*The data*
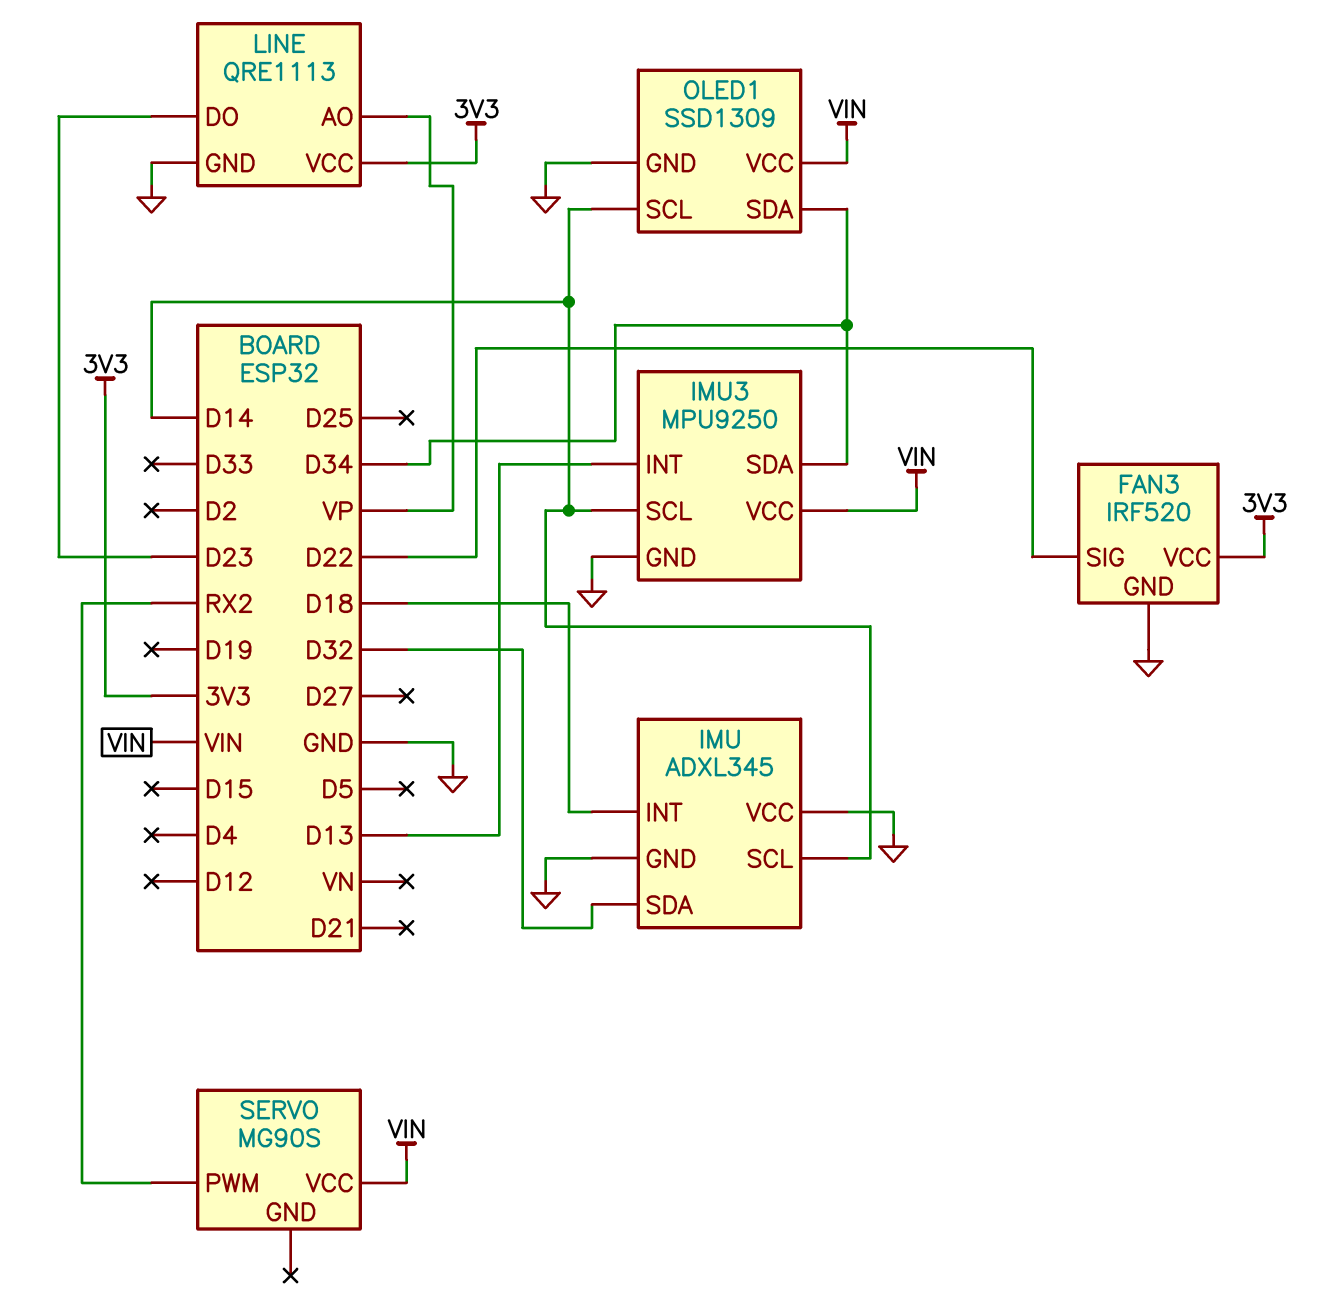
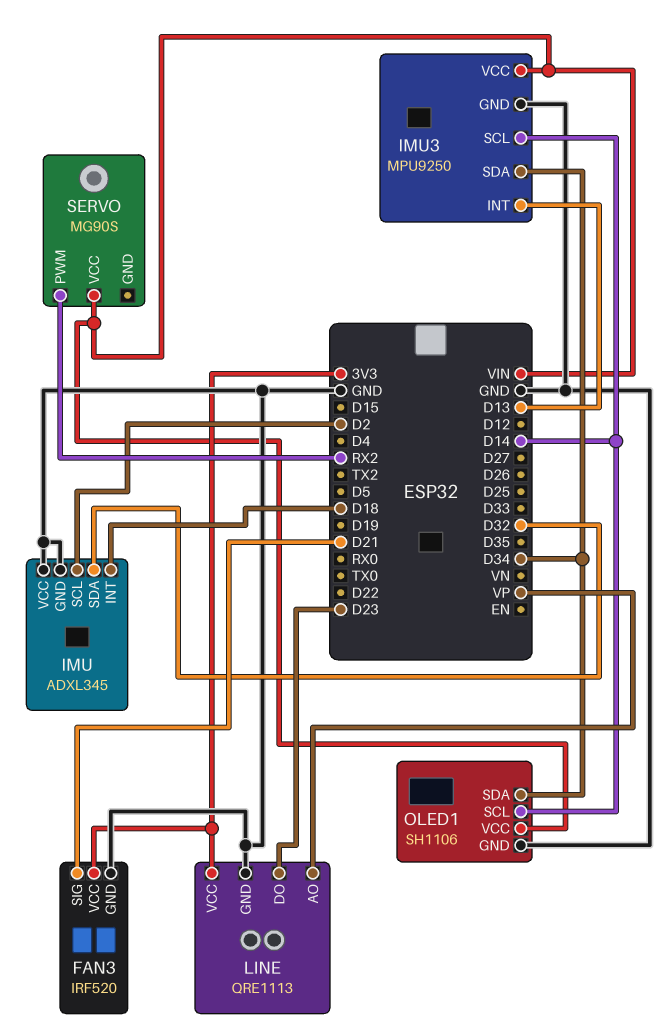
FAN3 pin SIG: D22 -> D21
IMU pin SCL: D14 -> D2
OLED1: SSD1309 -> SH1106

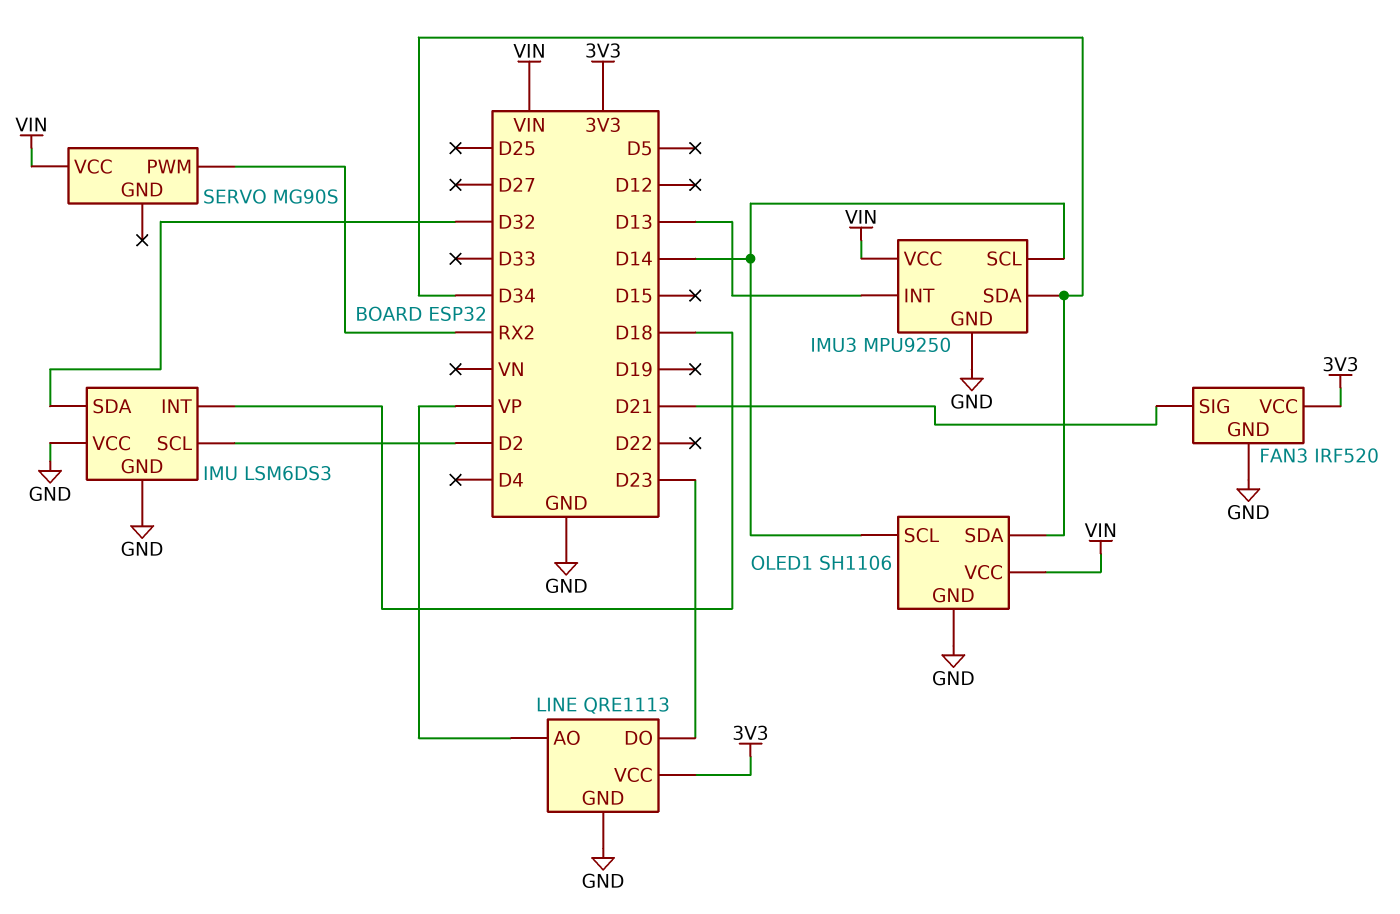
IMU: ADXL345 -> LSM6DS3

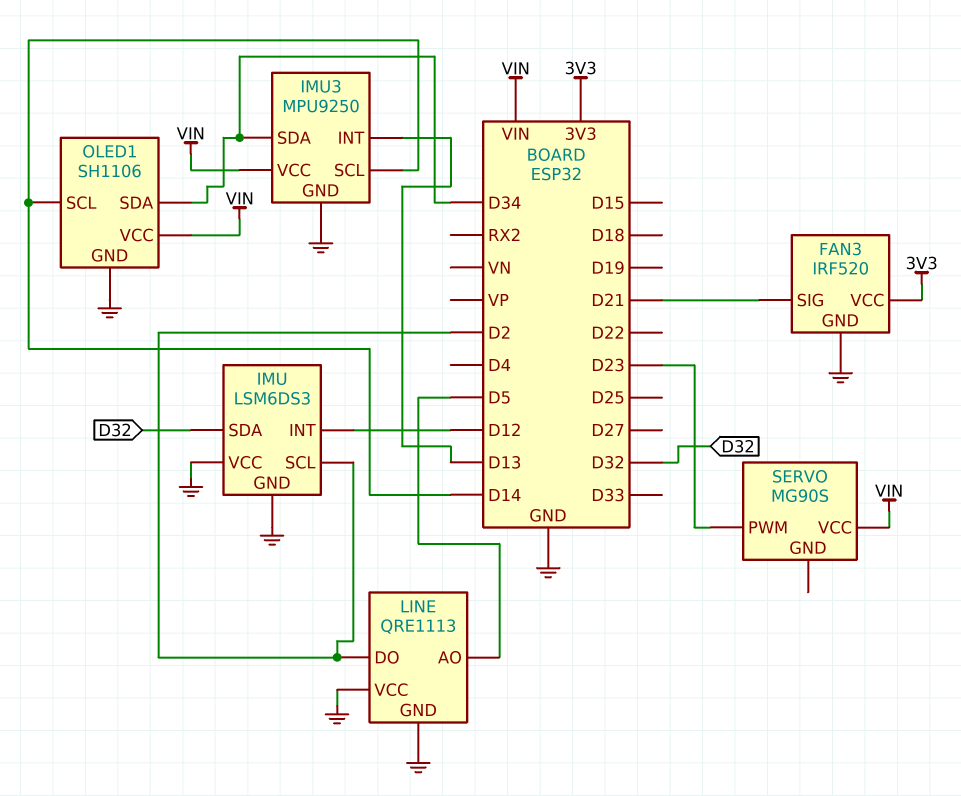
IMU pin INT: D18 -> D12
LINE pin AO: VP -> D5
LINE pin DO: D23 -> D2
LINE pin VCC: 3V3 -> GND
SERVO pin PWM: RX2 -> D23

*Activity*
An exact copy of every entry above is needed, minus the pictures.

*Task response*
FAN3 pin SIG: D22 -> D21
IMU pin SCL: D14 -> D2
OLED1: SSD1309 -> SH1106

IMU: ADXL345 -> LSM6DS3

IMU pin INT: D18 -> D12
LINE pin AO: VP -> D5
LINE pin DO: D23 -> D2
LINE pin VCC: 3V3 -> GND
SERVO pin PWM: RX2 -> D23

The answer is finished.